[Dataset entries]
_ _ _
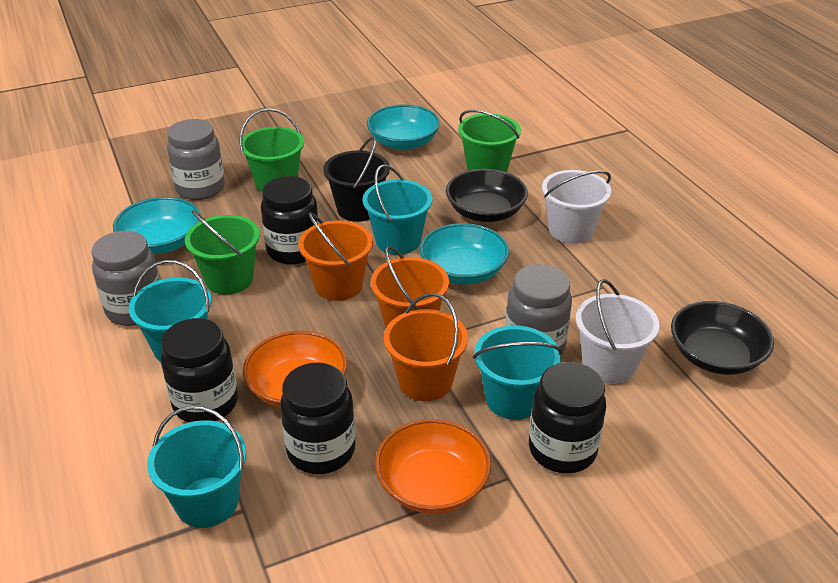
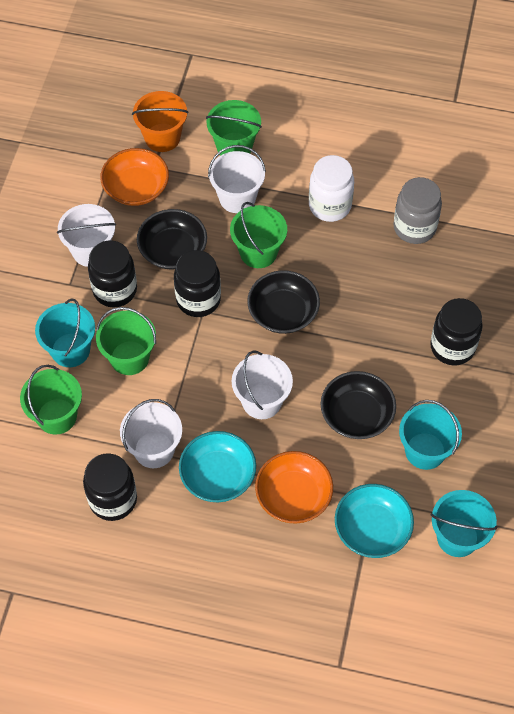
black bowl: 2 -> 3
black bucket: 1 -> 0
green bucket: 3 -> 4
grey jar: 3 -> 1
orange bucket: 3 -> 1
turquoise bowl: 3 -> 2
turquoise bucket: 4 -> 3
white bucket: 2 -> 4
white jar: 0 -> 1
_ _ _
DESCRIPTION OF THE TASK
Find every line of the data that holds the string "turquoise", then say how many there are and nothing else.

PROBLEM SOLUTION
2